What the task asks
Please, starting at the line that contains "DHT pin DATA: 9 -> 8", reproduce every line exactly until the records run out, skipping all pictures.

Change detection outputs:
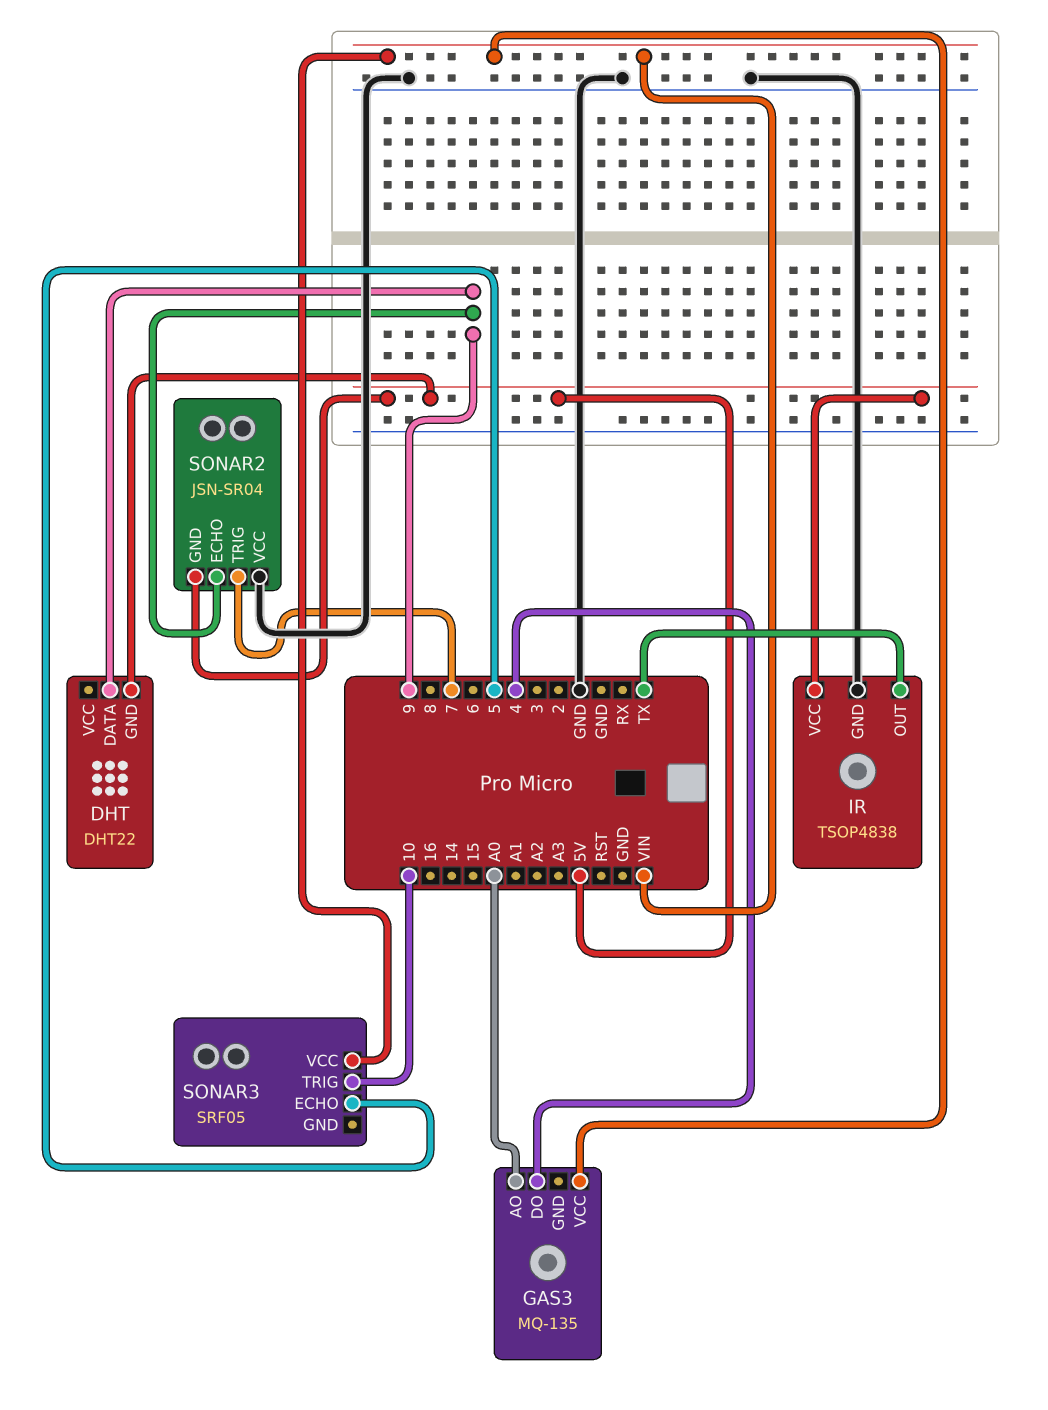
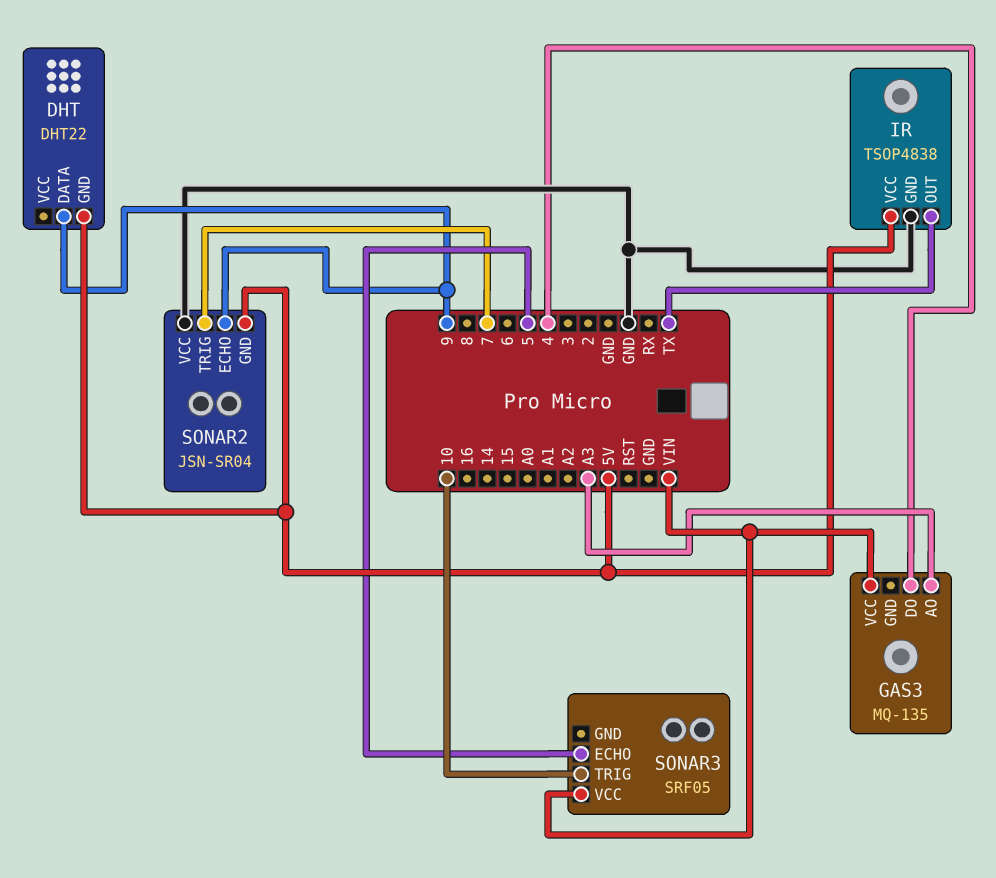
GAS3 pin AO: A0 -> A3

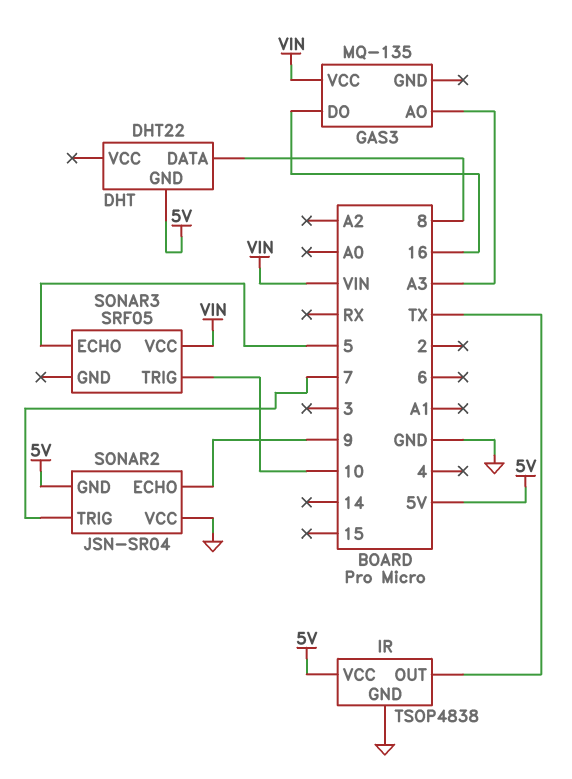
DHT pin DATA: 9 -> 8
GAS3 pin DO: 4 -> 16

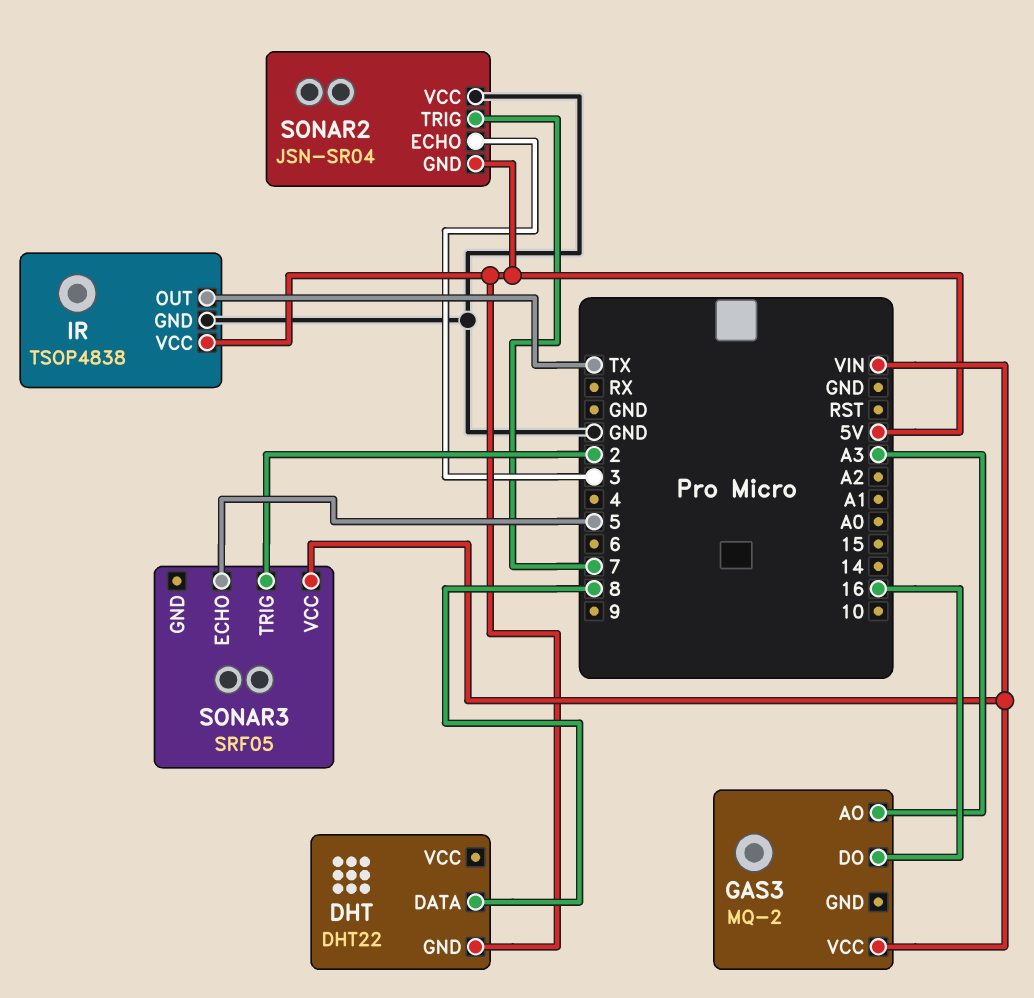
GAS3: MQ-135 -> MQ-2
SONAR2 pin ECHO: 9 -> 3
SONAR3 pin TRIG: 10 -> 2

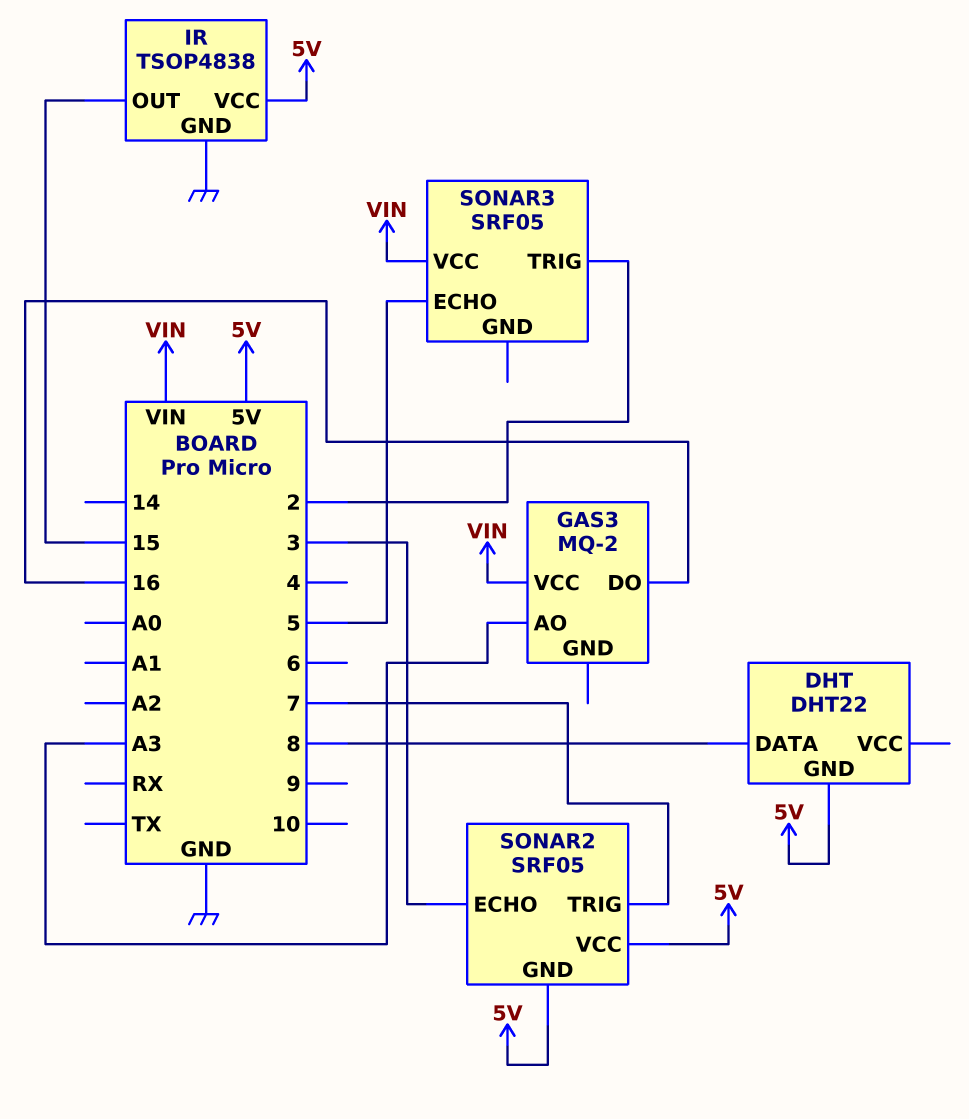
IR pin OUT: TX -> 15
SONAR2: JSN-SR04 -> SRF05
SONAR2 pin VCC: GND -> 5V

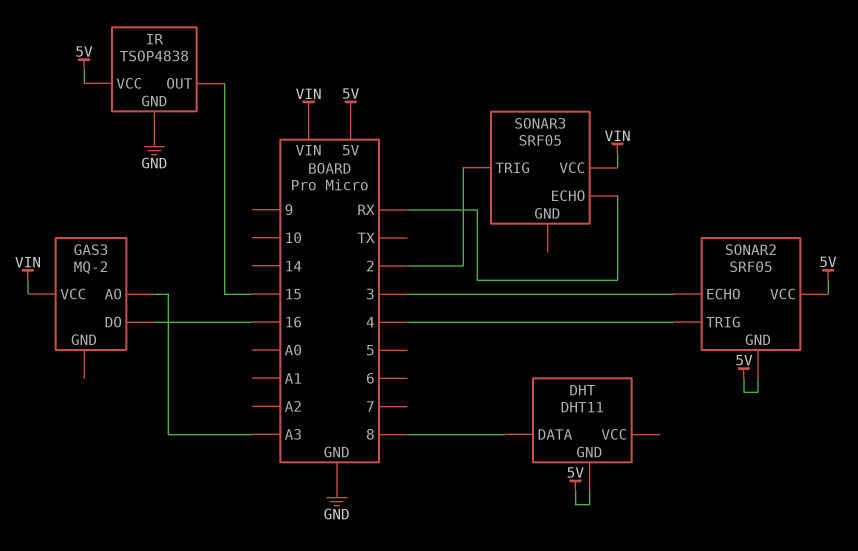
DHT: DHT22 -> DHT11
SONAR2 pin TRIG: 7 -> 4
SONAR3 pin ECHO: 5 -> RX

Solution to this problem
DHT pin DATA: 9 -> 8
GAS3 pin DO: 4 -> 16

GAS3: MQ-135 -> MQ-2
SONAR2 pin ECHO: 9 -> 3
SONAR3 pin TRIG: 10 -> 2

IR pin OUT: TX -> 15
SONAR2: JSN-SR04 -> SRF05
SONAR2 pin VCC: GND -> 5V

DHT: DHT22 -> DHT11
SONAR2 pin TRIG: 7 -> 4
SONAR3 pin ECHO: 5 -> RX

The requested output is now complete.